======== Task material ========

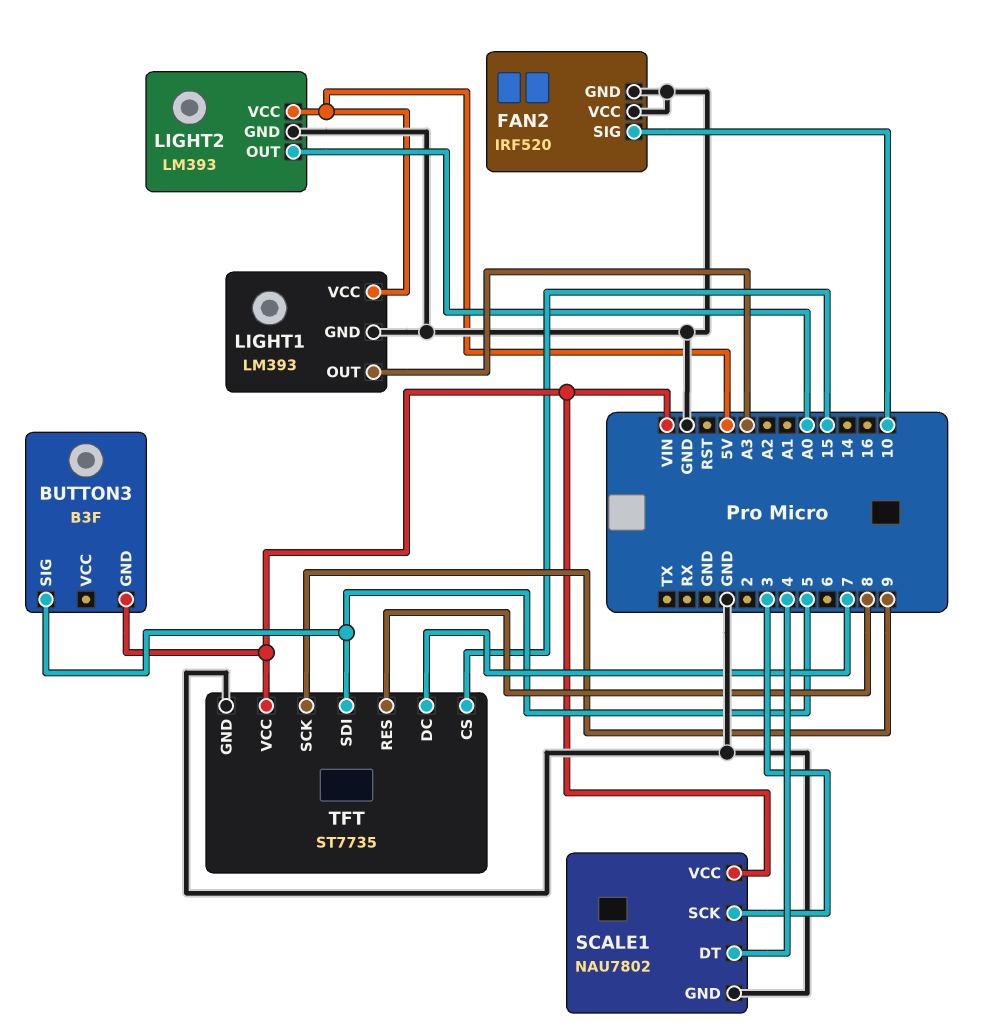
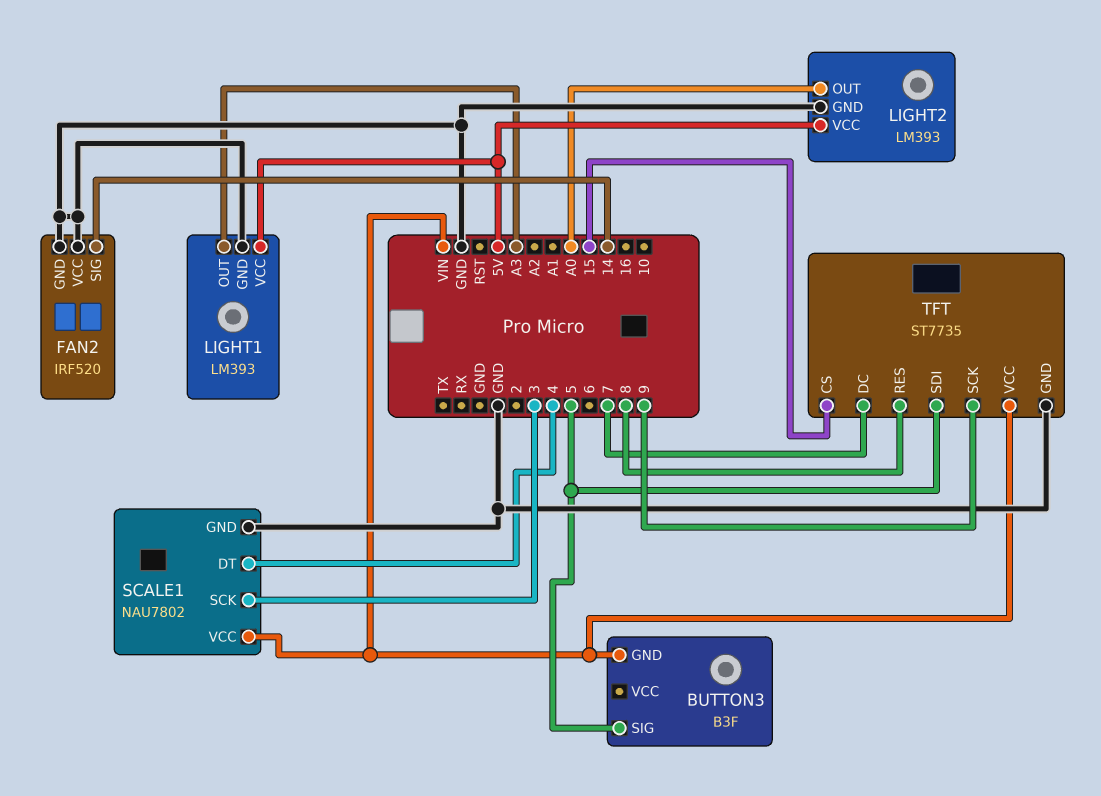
FAN2 pin SIG: 10 -> 14

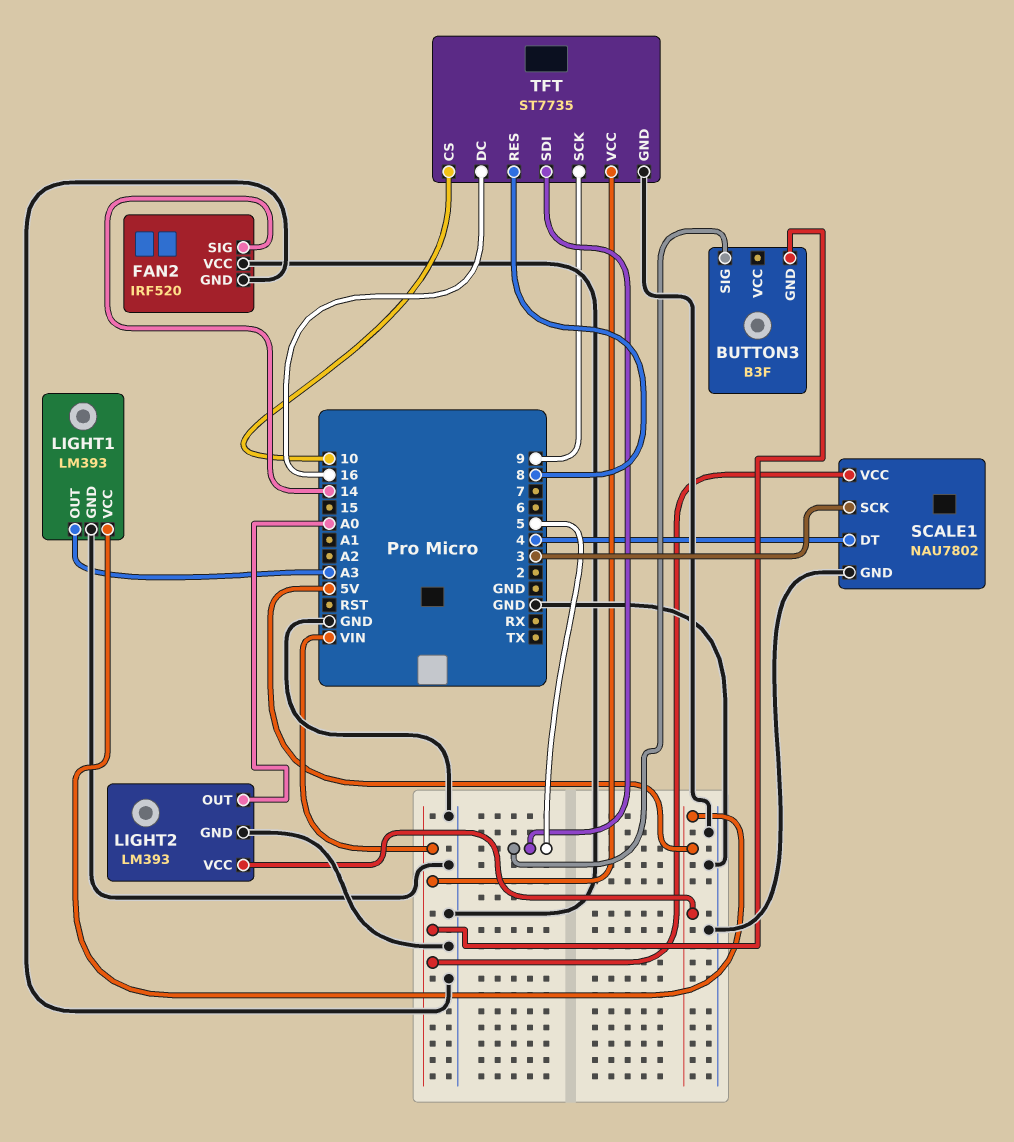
TFT pin CS: 15 -> 10
TFT pin DC: 7 -> 16

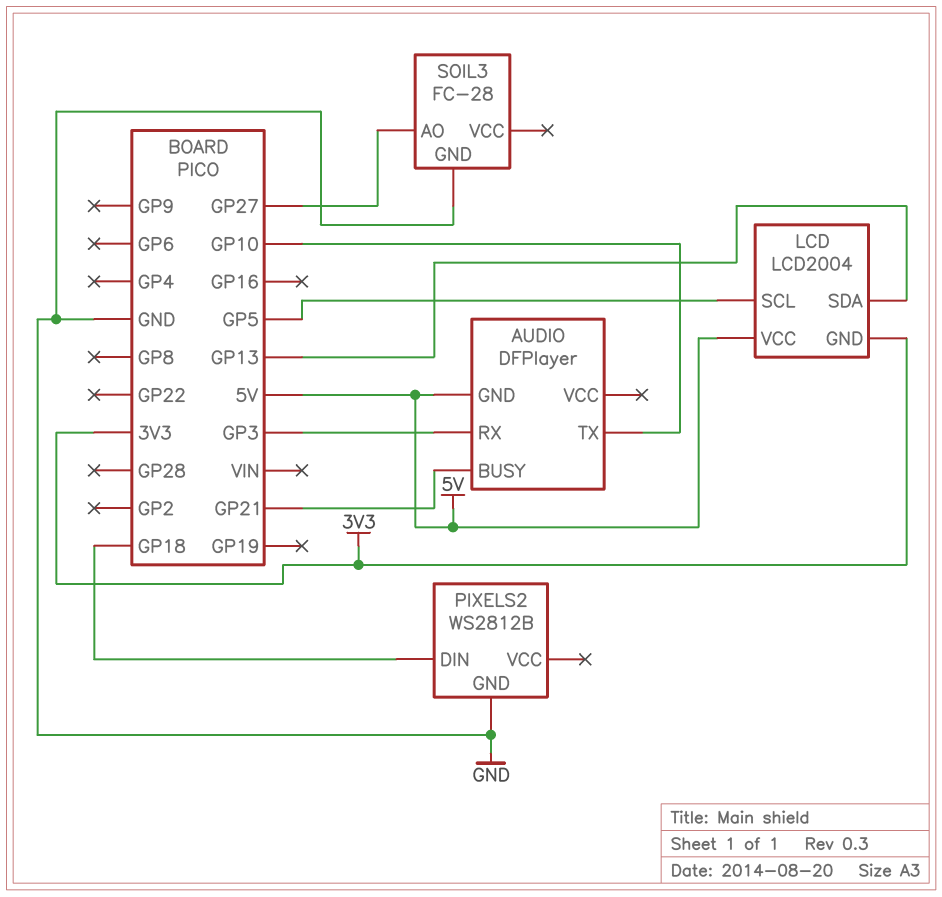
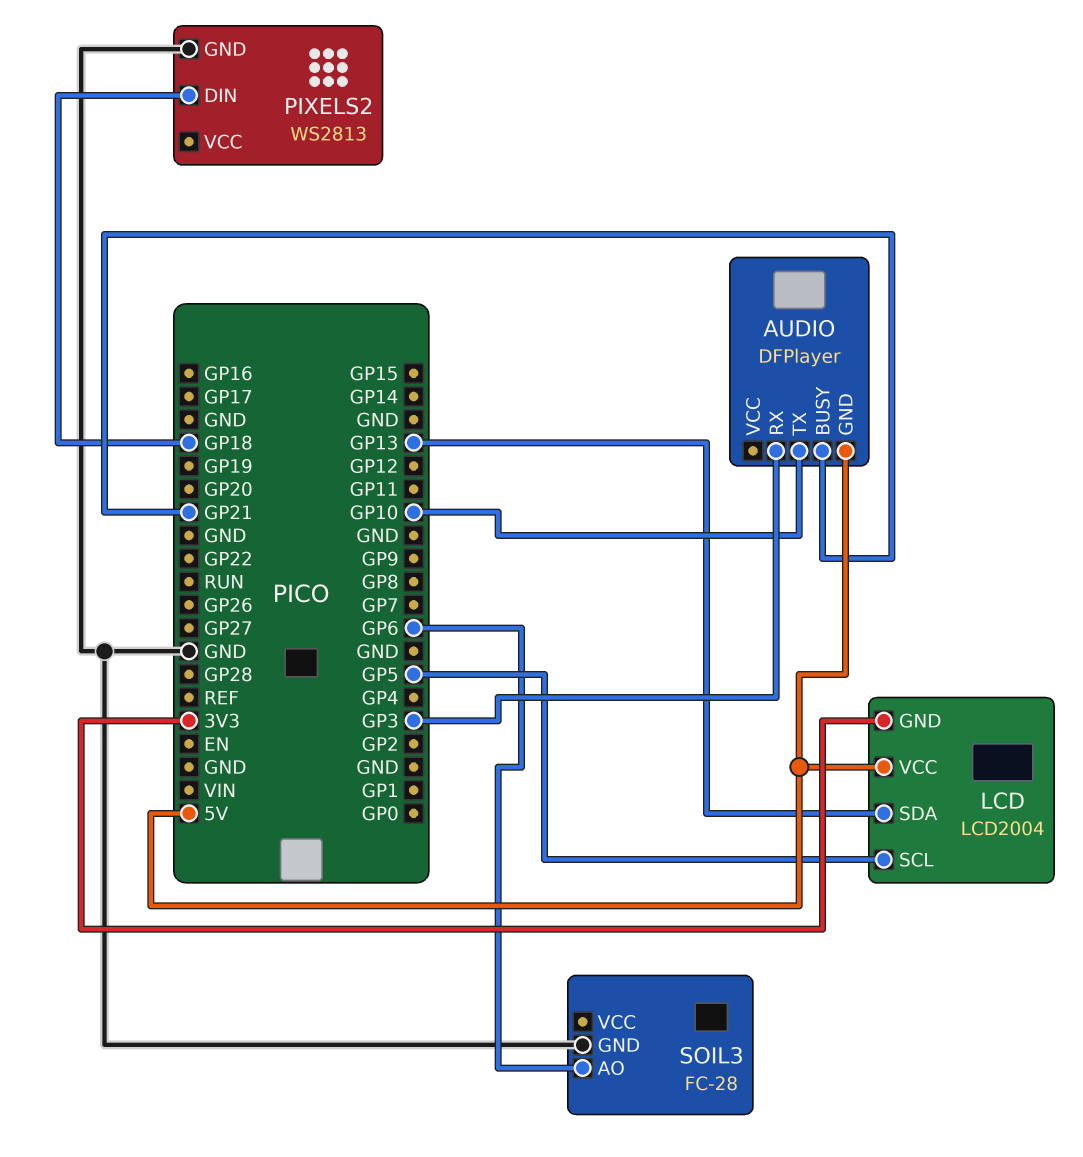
PIXELS2: WS2812B -> WS2813
SOIL3 pin AO: GP27 -> GP6

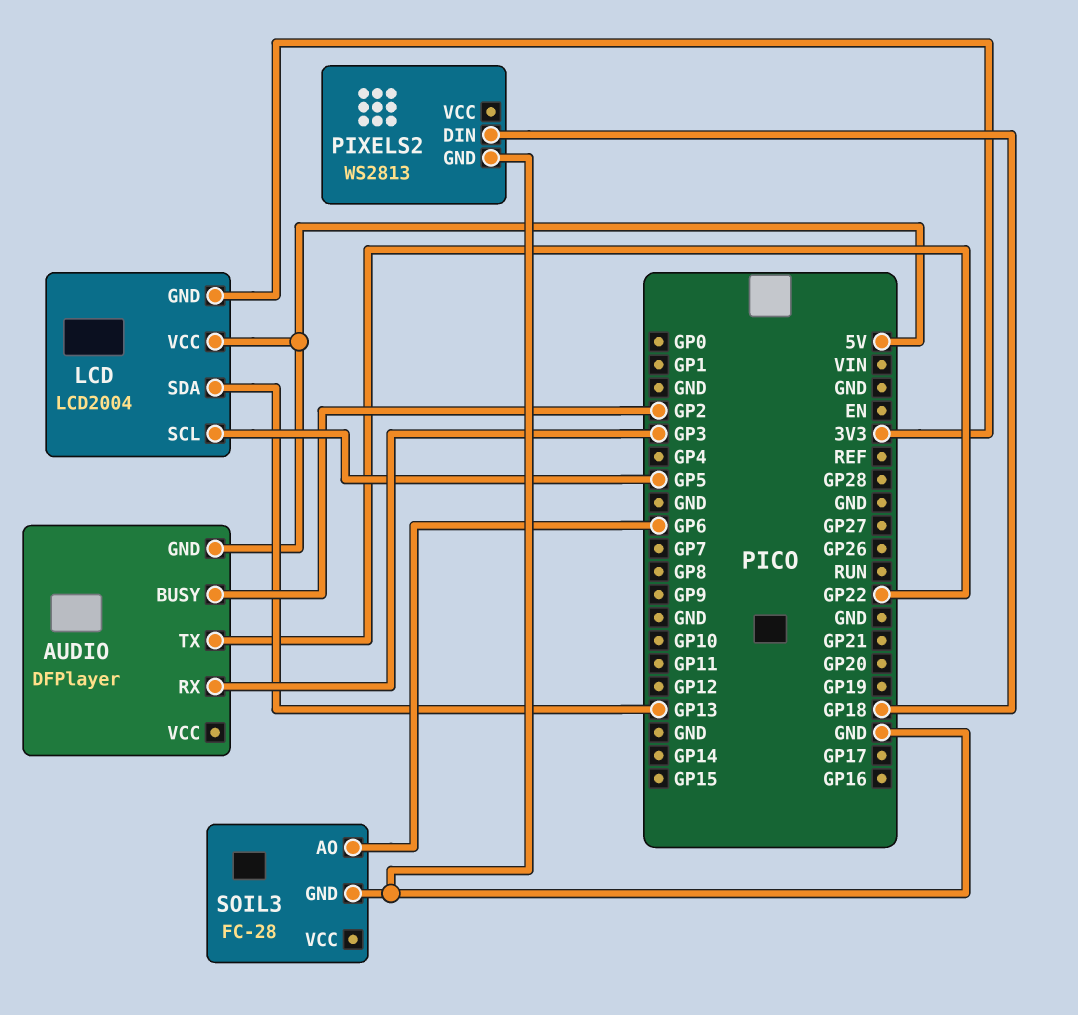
AUDIO pin BUSY: GP21 -> GP2
AUDIO pin TX: GP10 -> GP22

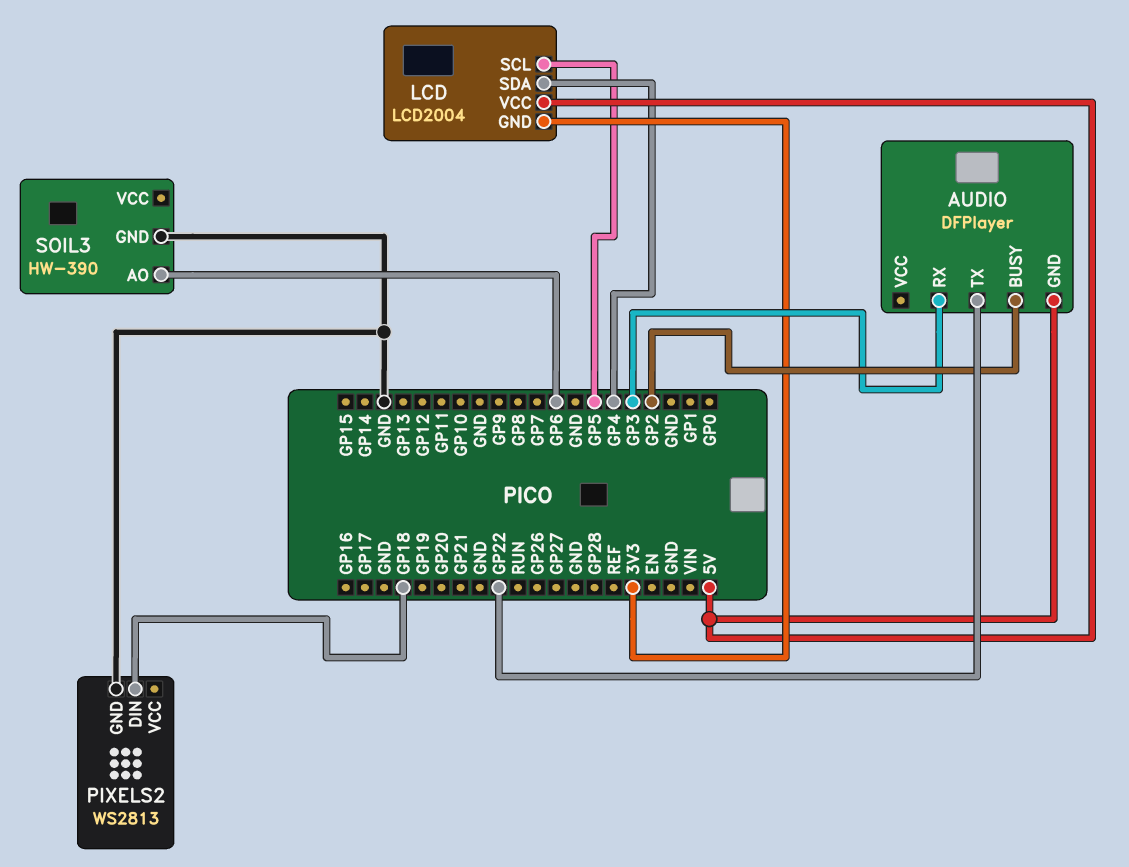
LCD pin SDA: GP13 -> GP4
SOIL3: FC-28 -> HW-390

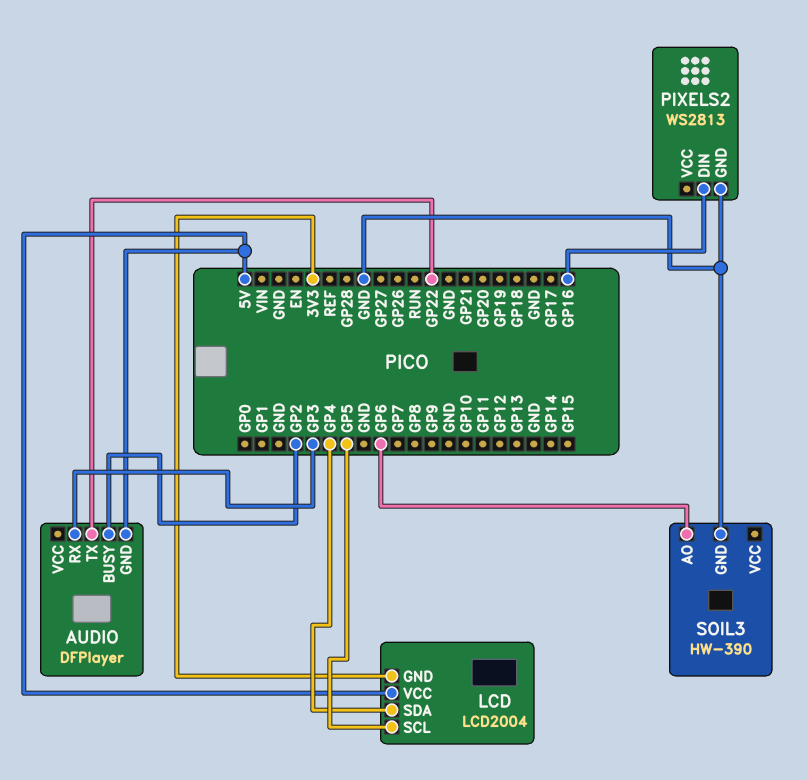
PIXELS2 pin DIN: GP18 -> GP16

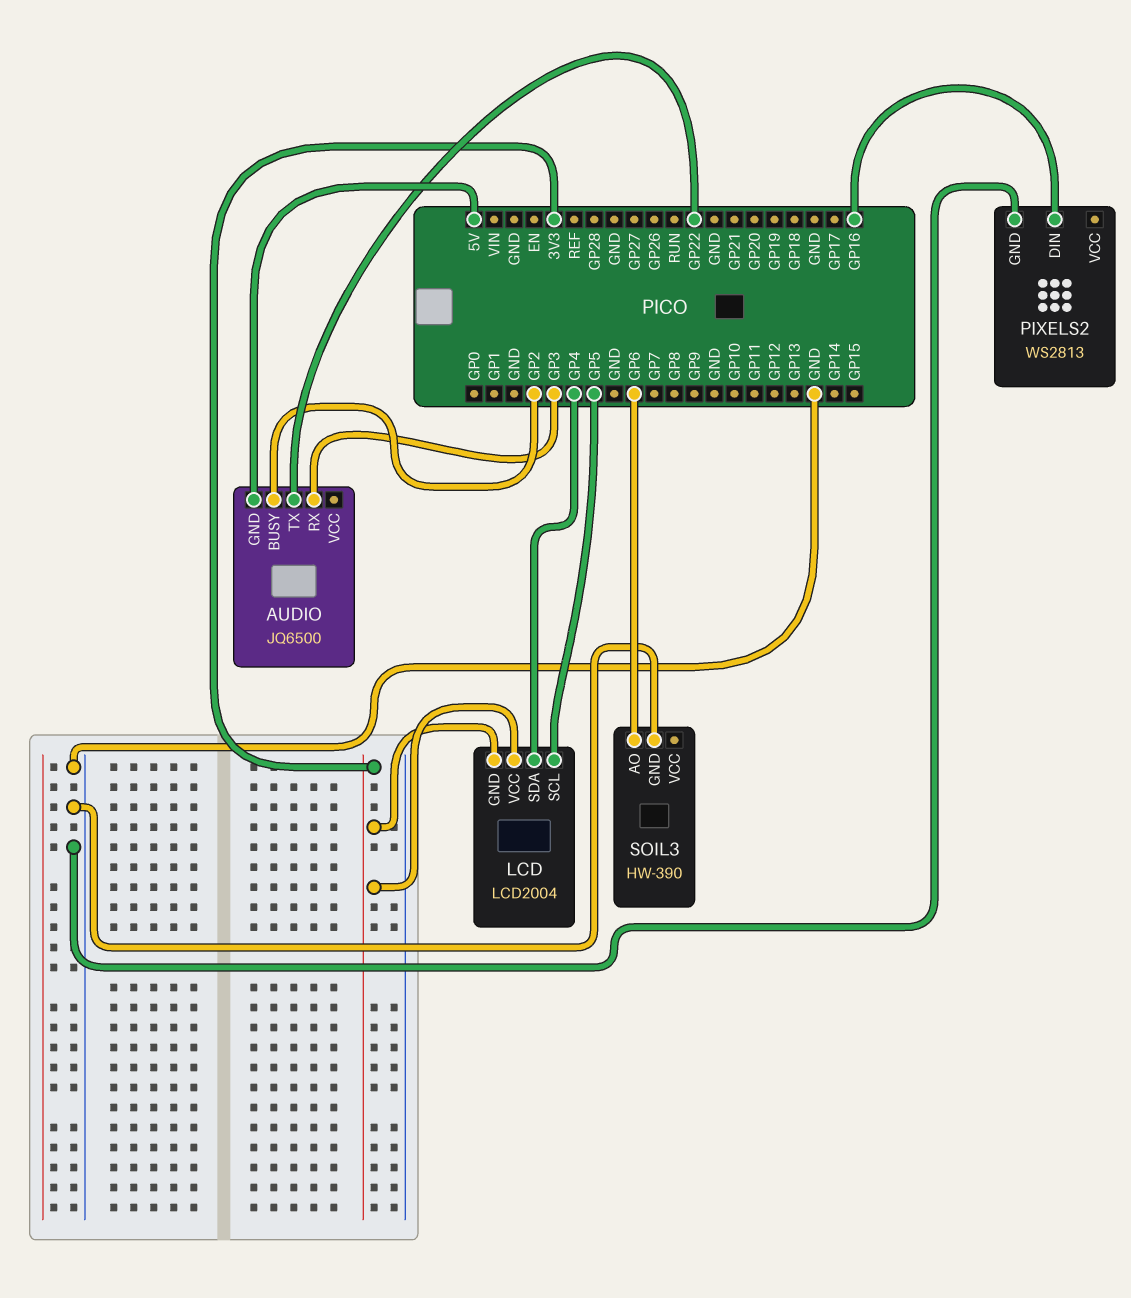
AUDIO: DFPlayer -> JQ6500
LCD pin VCC: 5V -> 3V3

========

- _Your instructions_
Counting only lines with the word "AUDIO" in them, say how many there are in the entries above, with no other words.

- _Finished exercise_
3